Requirement
Transcribe every record verbatim; no pictures.

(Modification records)
-.-.-

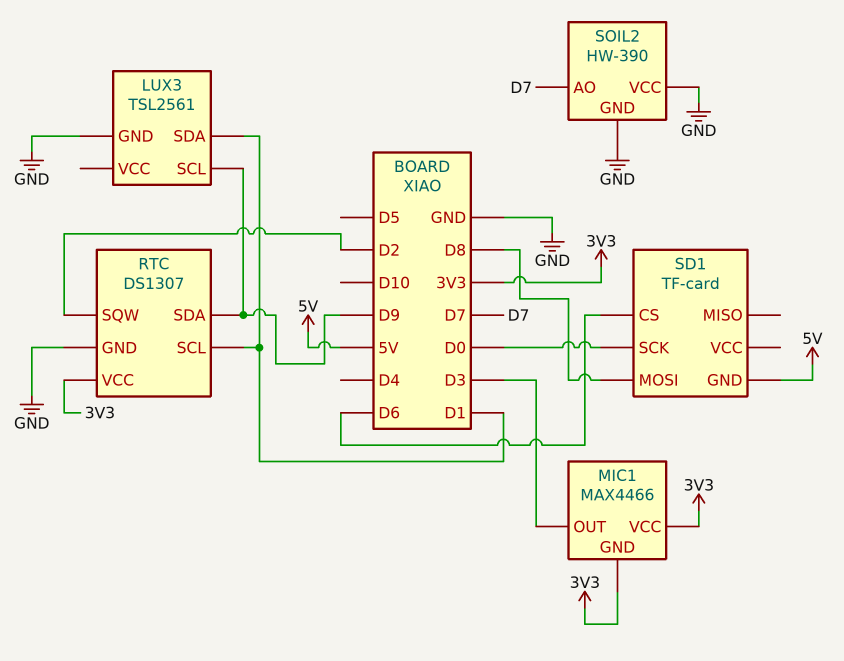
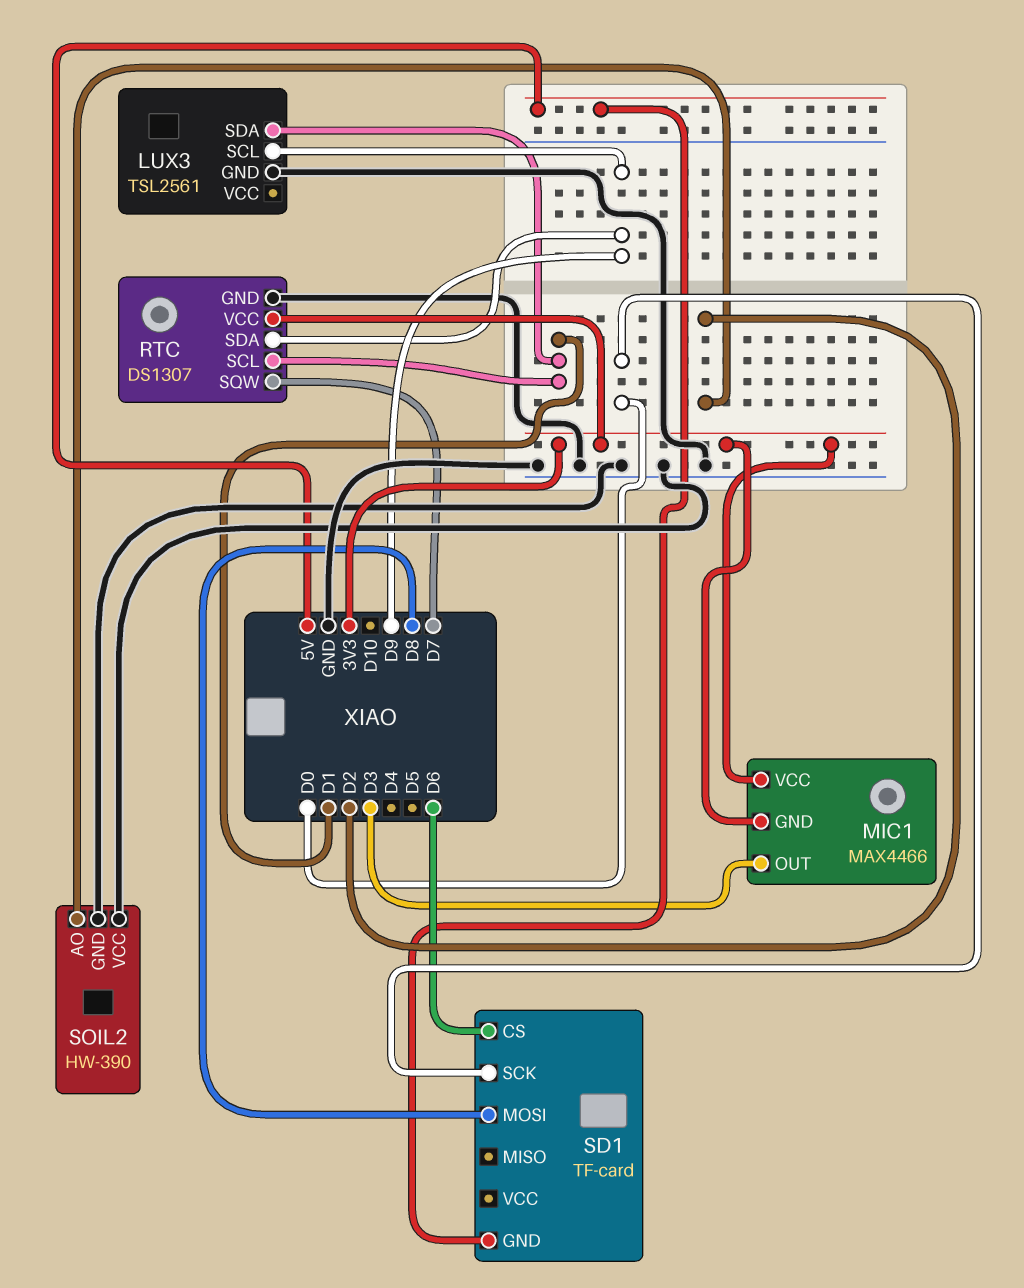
RTC pin SQW: D2 -> D7
SOIL2 pin AO: D7 -> D2

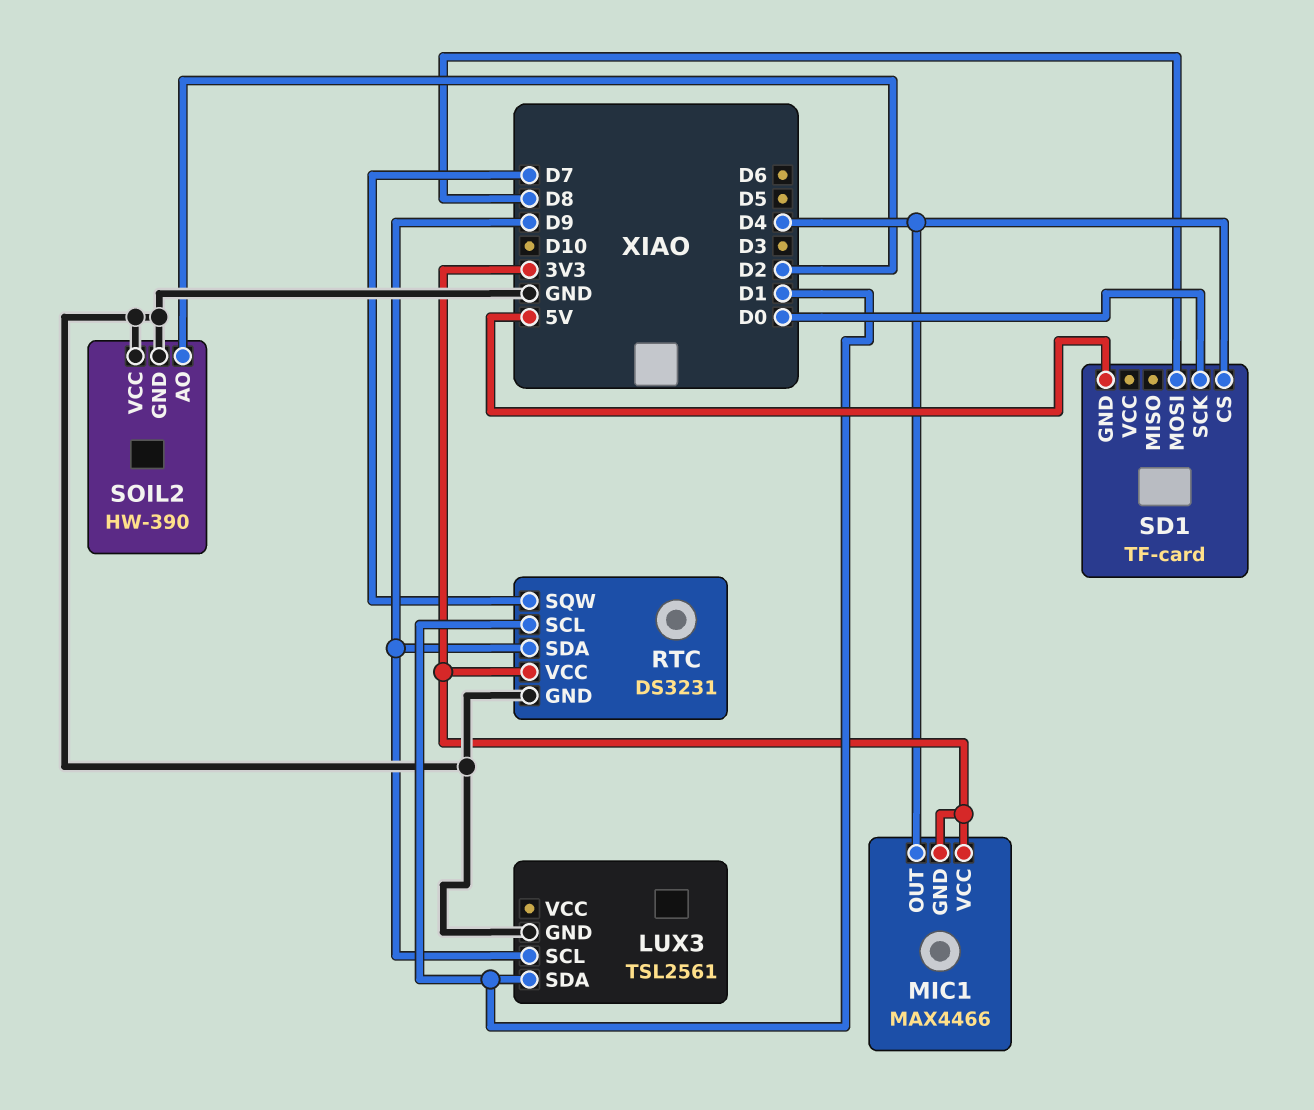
MIC1 pin OUT: D3 -> D4
RTC: DS1307 -> DS3231
SD1 pin CS: D6 -> D4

-.-.-

Result
RTC pin SQW: D2 -> D7
SOIL2 pin AO: D7 -> D2

MIC1 pin OUT: D3 -> D4
RTC: DS1307 -> DS3231
SD1 pin CS: D6 -> D4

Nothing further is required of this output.